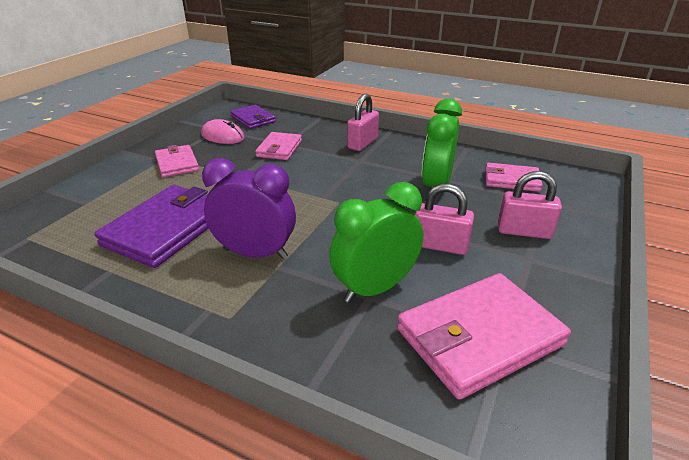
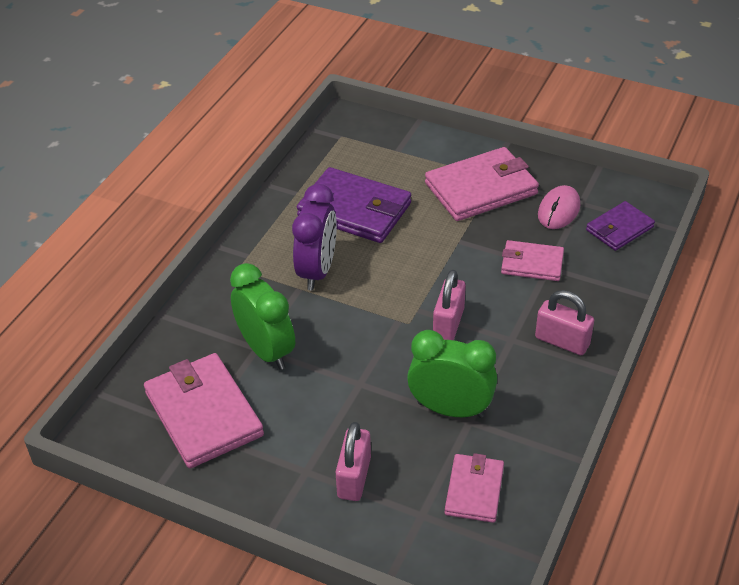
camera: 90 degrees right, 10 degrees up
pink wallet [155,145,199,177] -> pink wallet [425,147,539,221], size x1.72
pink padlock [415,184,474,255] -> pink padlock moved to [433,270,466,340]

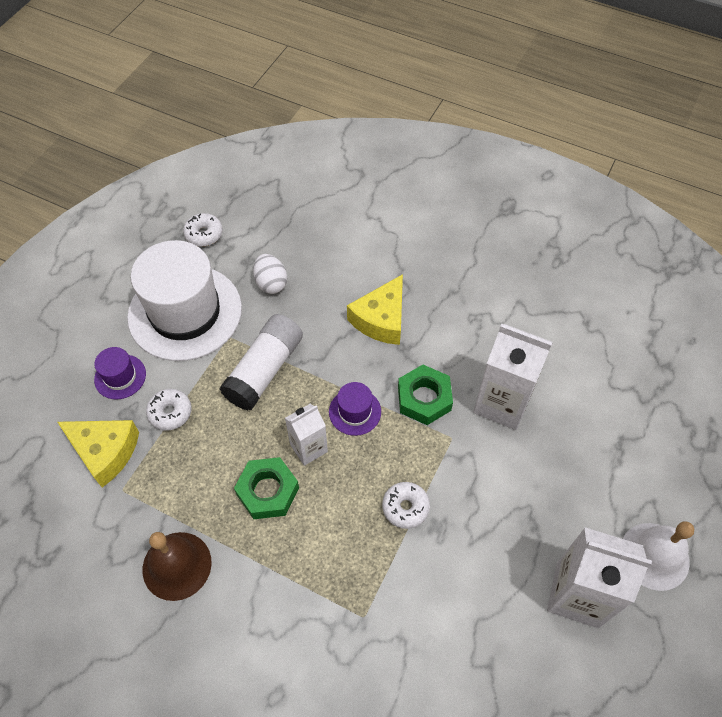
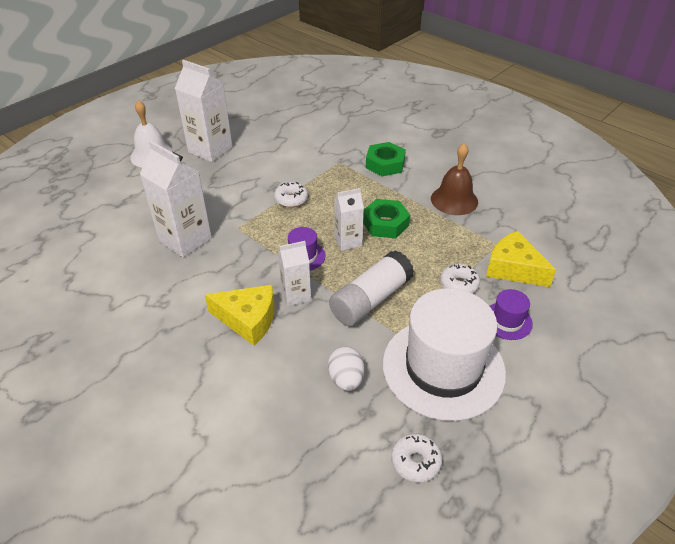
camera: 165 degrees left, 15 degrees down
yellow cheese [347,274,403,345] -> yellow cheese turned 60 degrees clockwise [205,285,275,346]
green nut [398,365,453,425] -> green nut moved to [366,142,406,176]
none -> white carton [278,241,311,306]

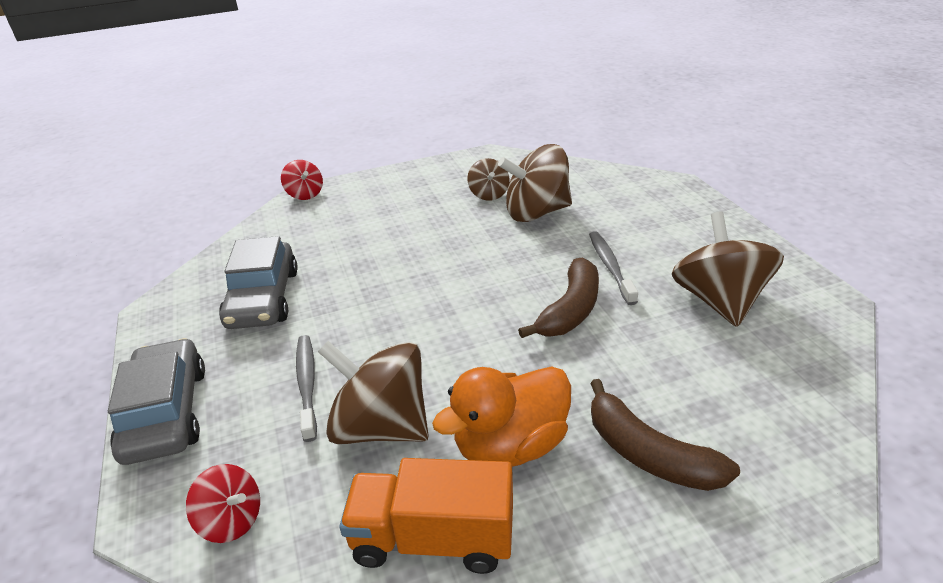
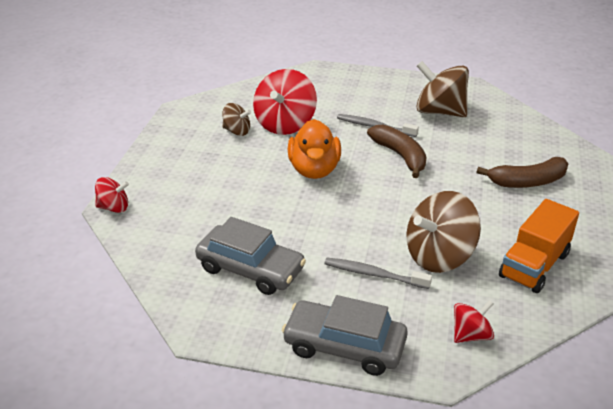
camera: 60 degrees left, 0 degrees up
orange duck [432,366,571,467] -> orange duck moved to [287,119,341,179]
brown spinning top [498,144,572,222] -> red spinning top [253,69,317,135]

○ ○ ○ ○

• **Aim of the task**
Your answer should reproduce each line of the listing that holds the word "moved".

• **Output of the exercise**
pink padlock [415,184,474,255] -> pink padlock moved to [433,270,466,340]
green nut [398,365,453,425] -> green nut moved to [366,142,406,176]
orange duck [432,366,571,467] -> orange duck moved to [287,119,341,179]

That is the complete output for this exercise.